++++ DATA TO USE

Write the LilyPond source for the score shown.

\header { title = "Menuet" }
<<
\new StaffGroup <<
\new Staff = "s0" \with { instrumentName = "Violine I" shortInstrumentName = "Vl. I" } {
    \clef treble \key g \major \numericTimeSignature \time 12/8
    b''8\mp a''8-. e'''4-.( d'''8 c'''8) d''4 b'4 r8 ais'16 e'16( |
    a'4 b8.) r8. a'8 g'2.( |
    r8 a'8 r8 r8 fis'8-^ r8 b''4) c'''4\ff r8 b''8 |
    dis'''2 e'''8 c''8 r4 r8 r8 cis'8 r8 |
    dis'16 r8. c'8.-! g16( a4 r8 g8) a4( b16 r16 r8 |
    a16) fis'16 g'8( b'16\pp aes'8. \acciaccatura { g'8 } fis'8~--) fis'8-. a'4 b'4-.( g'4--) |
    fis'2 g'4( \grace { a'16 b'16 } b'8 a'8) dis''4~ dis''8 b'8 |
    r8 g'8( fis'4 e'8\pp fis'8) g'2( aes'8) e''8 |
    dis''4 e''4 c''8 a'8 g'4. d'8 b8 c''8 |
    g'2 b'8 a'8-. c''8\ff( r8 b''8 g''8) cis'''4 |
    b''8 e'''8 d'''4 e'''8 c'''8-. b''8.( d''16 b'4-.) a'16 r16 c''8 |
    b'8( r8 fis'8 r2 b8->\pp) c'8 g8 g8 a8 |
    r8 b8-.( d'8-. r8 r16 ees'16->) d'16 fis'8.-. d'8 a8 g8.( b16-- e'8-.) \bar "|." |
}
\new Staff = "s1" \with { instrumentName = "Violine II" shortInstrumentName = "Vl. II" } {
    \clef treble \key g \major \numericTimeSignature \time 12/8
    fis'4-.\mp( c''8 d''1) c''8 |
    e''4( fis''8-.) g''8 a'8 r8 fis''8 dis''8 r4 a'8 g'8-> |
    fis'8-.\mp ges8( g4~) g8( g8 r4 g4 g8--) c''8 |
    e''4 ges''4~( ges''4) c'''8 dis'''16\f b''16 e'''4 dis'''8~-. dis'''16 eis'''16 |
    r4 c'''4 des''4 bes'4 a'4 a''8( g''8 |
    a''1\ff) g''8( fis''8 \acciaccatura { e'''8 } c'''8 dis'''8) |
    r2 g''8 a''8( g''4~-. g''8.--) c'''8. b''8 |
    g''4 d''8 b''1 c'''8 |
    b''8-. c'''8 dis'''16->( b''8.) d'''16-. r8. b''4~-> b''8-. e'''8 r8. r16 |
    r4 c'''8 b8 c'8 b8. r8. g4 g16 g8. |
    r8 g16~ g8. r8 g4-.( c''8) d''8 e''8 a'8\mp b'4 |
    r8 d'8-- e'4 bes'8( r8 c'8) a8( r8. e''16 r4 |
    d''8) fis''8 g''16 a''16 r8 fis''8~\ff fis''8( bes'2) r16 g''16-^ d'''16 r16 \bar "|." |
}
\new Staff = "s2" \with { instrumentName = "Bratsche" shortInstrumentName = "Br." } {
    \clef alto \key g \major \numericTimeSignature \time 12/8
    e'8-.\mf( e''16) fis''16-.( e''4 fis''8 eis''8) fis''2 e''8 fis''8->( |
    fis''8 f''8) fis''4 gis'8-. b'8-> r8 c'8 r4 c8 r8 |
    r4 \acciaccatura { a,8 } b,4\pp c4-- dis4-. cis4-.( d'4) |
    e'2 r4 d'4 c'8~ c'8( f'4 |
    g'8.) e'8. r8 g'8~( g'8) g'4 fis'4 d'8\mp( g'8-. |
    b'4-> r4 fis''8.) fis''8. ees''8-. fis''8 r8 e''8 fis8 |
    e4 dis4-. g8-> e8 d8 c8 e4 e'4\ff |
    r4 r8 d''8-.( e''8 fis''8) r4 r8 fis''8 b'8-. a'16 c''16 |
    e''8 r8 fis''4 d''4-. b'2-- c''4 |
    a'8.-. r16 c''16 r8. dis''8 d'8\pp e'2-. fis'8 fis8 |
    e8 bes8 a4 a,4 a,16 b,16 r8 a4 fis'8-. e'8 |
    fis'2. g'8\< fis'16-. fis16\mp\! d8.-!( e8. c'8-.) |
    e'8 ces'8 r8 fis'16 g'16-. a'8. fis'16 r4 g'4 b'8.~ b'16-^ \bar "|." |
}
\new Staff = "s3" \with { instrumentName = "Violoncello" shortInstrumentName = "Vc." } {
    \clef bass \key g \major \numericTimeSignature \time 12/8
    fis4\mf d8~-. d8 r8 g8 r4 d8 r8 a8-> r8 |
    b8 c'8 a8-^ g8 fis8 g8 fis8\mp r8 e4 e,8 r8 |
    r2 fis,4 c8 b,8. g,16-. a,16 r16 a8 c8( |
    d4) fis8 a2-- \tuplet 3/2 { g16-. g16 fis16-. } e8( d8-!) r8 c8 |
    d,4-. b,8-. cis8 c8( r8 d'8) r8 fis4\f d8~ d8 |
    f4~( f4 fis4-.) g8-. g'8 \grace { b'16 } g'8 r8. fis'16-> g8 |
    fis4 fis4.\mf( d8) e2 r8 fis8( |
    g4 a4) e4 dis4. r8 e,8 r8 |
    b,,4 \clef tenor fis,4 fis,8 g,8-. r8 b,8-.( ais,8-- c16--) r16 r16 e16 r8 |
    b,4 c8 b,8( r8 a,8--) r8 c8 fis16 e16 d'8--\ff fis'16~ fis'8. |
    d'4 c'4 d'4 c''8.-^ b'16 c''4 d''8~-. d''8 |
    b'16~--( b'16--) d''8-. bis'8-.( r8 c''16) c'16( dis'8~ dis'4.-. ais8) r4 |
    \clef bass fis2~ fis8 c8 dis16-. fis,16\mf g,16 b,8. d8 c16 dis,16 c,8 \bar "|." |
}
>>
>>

++++++++

INSTRUCTION.
Please return each line of the records above that contains the word "instrumentName", copied in full. Letter case must match.

SOLUTION.
\new Staff = "s0" \with { instrumentName = "Violine I" shortInstrumentName = "Vl. I" } {
\new Staff = "s1" \with { instrumentName = "Violine II" shortInstrumentName = "Vl. II" } {
\new Staff = "s2" \with { instrumentName = "Bratsche" shortInstrumentName = "Br." } {
\new Staff = "s3" \with { instrumentName = "Violoncello" shortInstrumentName = "Vc." } {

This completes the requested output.